**TASK OBJECTIVE**.
Pictures are not part of the copy; retype all the records below exactly.

**MATERIAL SHOWN**.

──────────────────────────────

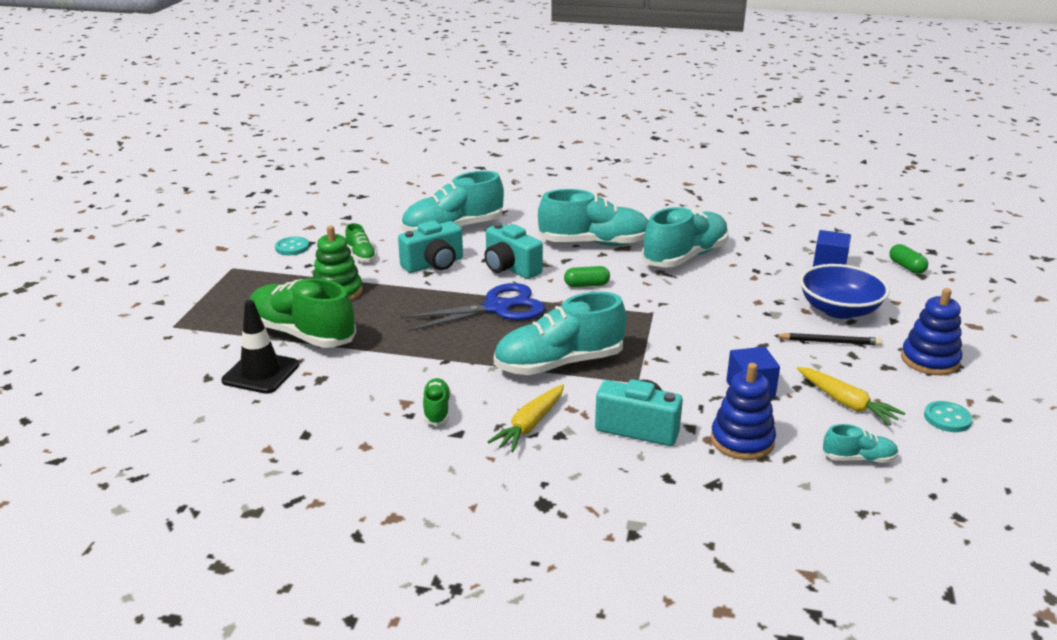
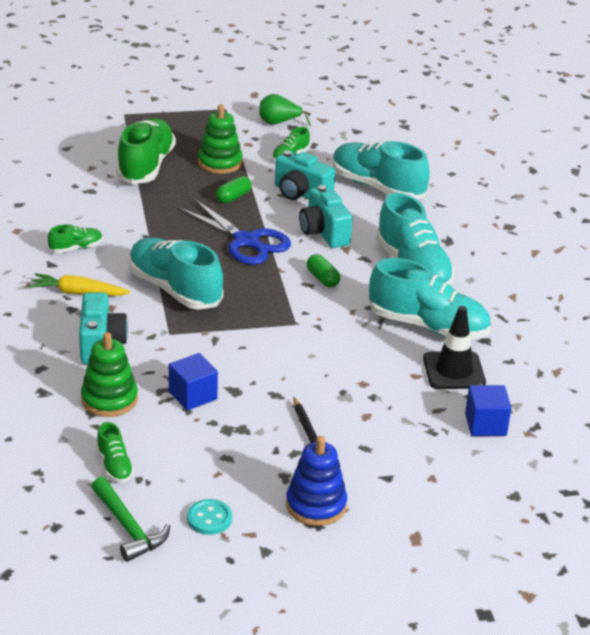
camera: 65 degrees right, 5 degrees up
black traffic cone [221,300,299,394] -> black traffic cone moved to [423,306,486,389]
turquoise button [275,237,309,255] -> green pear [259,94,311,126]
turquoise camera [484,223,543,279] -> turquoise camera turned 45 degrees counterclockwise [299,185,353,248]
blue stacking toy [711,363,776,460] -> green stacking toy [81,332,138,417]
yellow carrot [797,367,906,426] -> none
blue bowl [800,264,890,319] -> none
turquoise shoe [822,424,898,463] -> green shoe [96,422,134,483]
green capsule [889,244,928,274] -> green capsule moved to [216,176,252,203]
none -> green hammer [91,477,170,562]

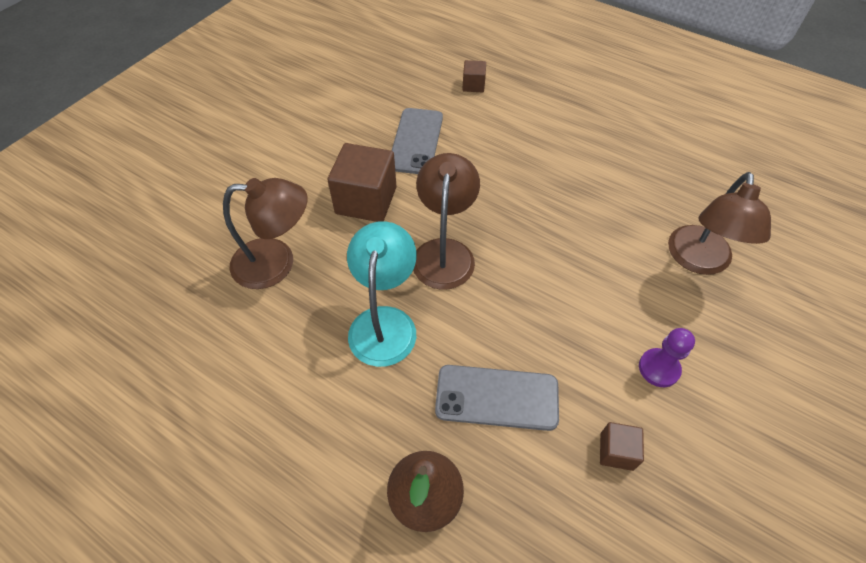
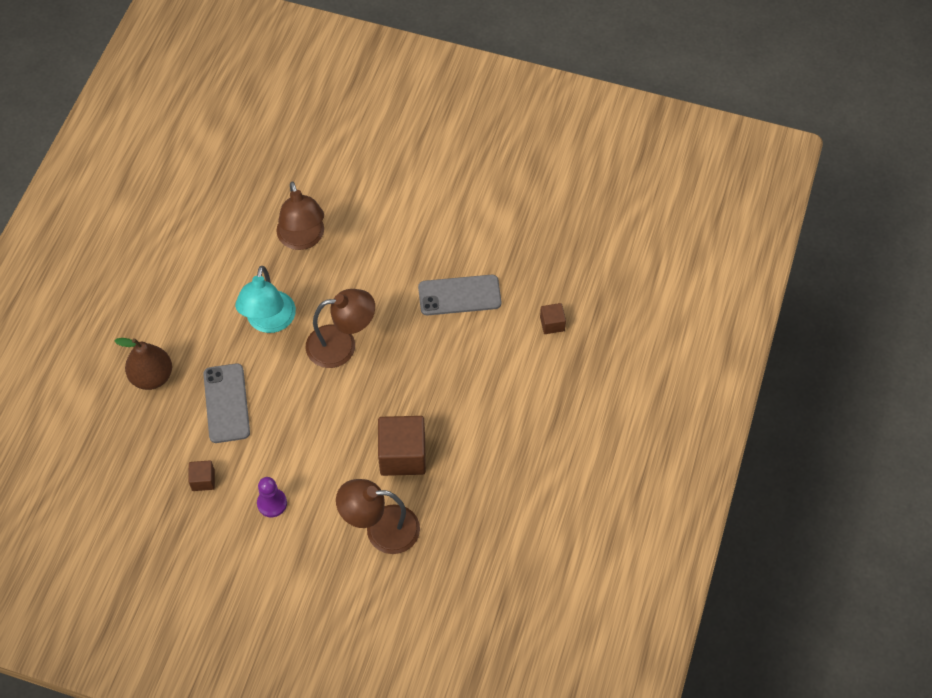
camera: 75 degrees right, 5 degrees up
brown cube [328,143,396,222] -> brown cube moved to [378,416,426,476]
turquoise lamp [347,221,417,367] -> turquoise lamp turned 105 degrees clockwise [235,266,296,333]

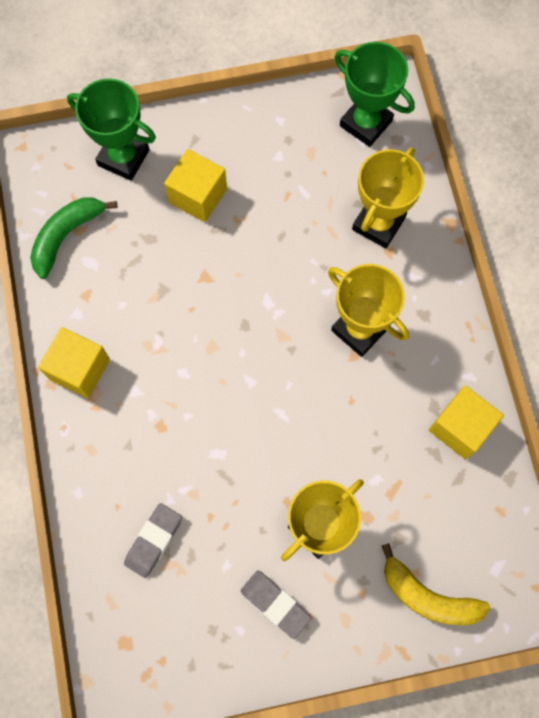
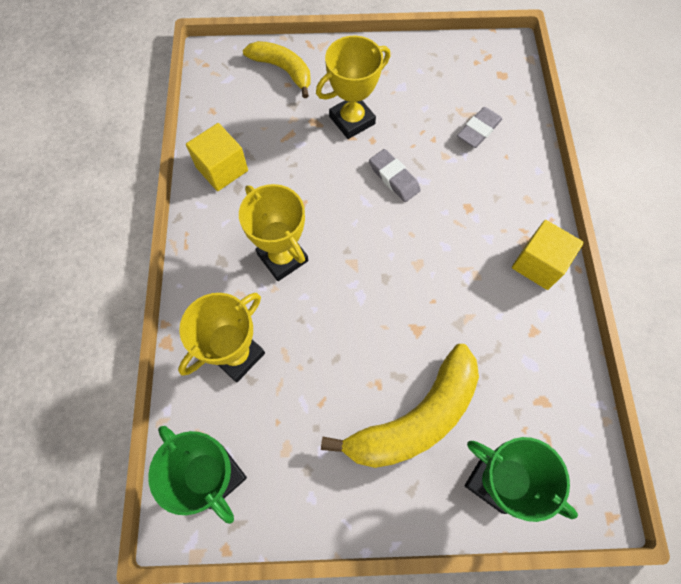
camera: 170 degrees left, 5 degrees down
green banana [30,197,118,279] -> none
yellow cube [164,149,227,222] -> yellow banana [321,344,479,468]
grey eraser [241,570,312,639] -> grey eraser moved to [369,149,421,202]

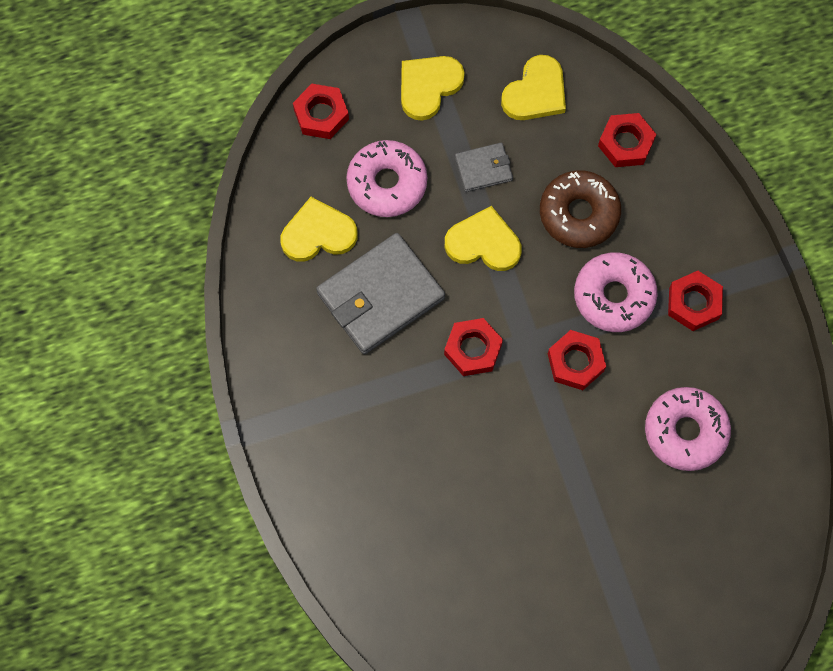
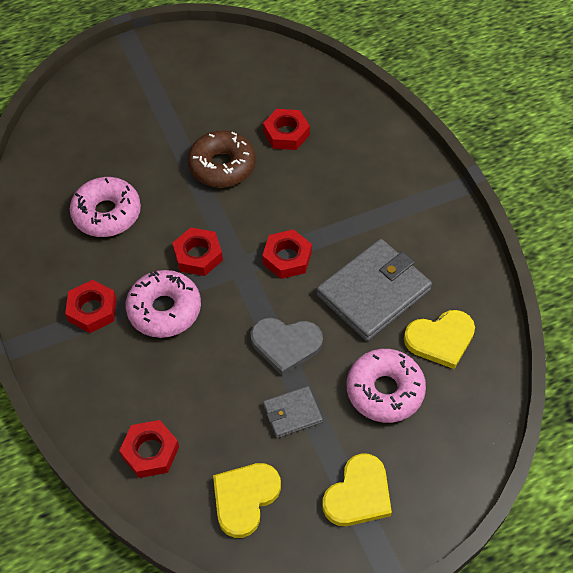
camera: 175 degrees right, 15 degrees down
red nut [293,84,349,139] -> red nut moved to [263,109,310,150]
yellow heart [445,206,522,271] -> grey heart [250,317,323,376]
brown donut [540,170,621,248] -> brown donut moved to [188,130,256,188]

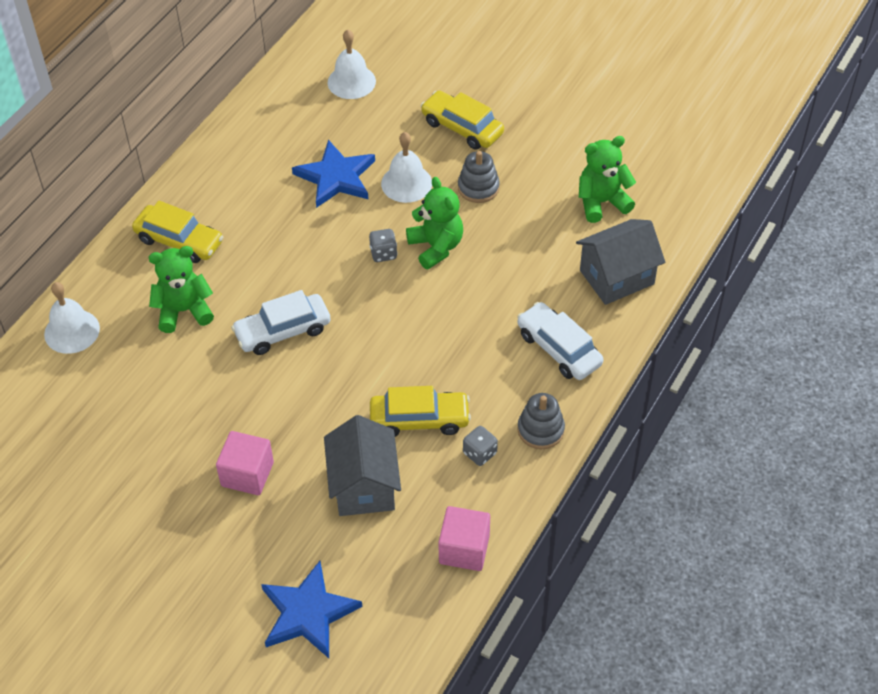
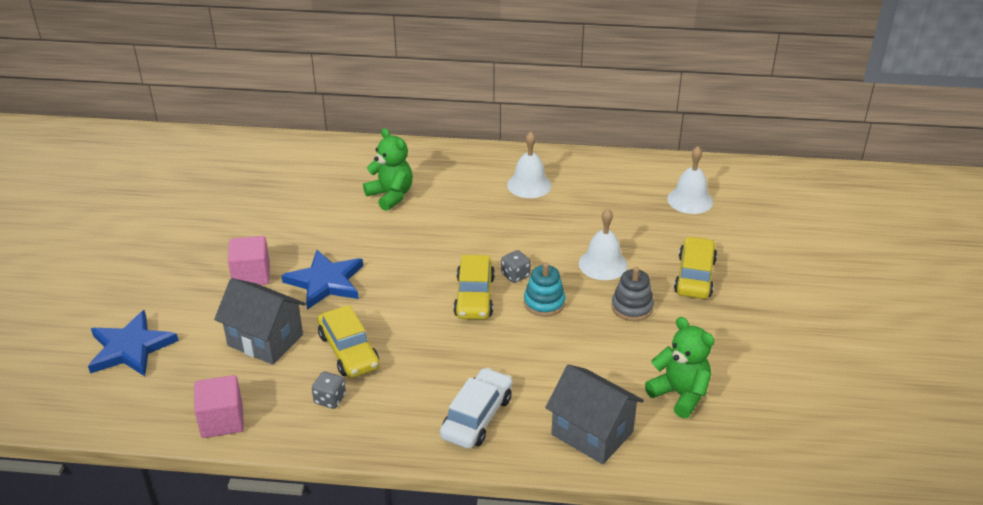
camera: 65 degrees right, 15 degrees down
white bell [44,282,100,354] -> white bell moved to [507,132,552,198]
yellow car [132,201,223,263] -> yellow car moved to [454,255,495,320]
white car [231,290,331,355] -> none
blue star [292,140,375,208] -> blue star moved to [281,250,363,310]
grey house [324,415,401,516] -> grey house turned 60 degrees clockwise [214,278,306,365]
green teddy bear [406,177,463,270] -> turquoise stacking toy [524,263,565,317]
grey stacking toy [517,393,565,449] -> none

──────────────────────────────

**OUTPUT FOR THIS EXERCISE**.
camera: 65 degrees right, 5 degrees up
black traffic cone [221,300,299,394] -> black traffic cone moved to [423,306,486,389]
turquoise button [275,237,309,255] -> green pear [259,94,311,126]
turquoise camera [484,223,543,279] -> turquoise camera turned 45 degrees counterclockwise [299,185,353,248]
blue stacking toy [711,363,776,460] -> green stacking toy [81,332,138,417]
yellow carrot [797,367,906,426] -> none
blue bowl [800,264,890,319] -> none
turquoise shoe [822,424,898,463] -> green shoe [96,422,134,483]
green capsule [889,244,928,274] -> green capsule moved to [216,176,252,203]
none -> green hammer [91,477,170,562]

camera: 75 degrees right, 5 degrees up
brown cube [328,143,396,222] -> brown cube moved to [378,416,426,476]
turquoise lamp [347,221,417,367] -> turquoise lamp turned 105 degrees clockwise [235,266,296,333]

camera: 170 degrees left, 5 degrees down
green banana [30,197,118,279] -> none
yellow cube [164,149,227,222] -> yellow banana [321,344,479,468]
grey eraser [241,570,312,639] -> grey eraser moved to [369,149,421,202]

camera: 175 degrees right, 15 degrees down
red nut [293,84,349,139] -> red nut moved to [263,109,310,150]
yellow heart [445,206,522,271] -> grey heart [250,317,323,376]
brown donut [540,170,621,248] -> brown donut moved to [188,130,256,188]

camera: 65 degrees right, 15 degrees down
white bell [44,282,100,354] -> white bell moved to [507,132,552,198]
yellow car [132,201,223,263] -> yellow car moved to [454,255,495,320]
white car [231,290,331,355] -> none
blue star [292,140,375,208] -> blue star moved to [281,250,363,310]
grey house [324,415,401,516] -> grey house turned 60 degrees clockwise [214,278,306,365]
green teddy bear [406,177,463,270] -> turquoise stacking toy [524,263,565,317]
grey stacking toy [517,393,565,449] -> none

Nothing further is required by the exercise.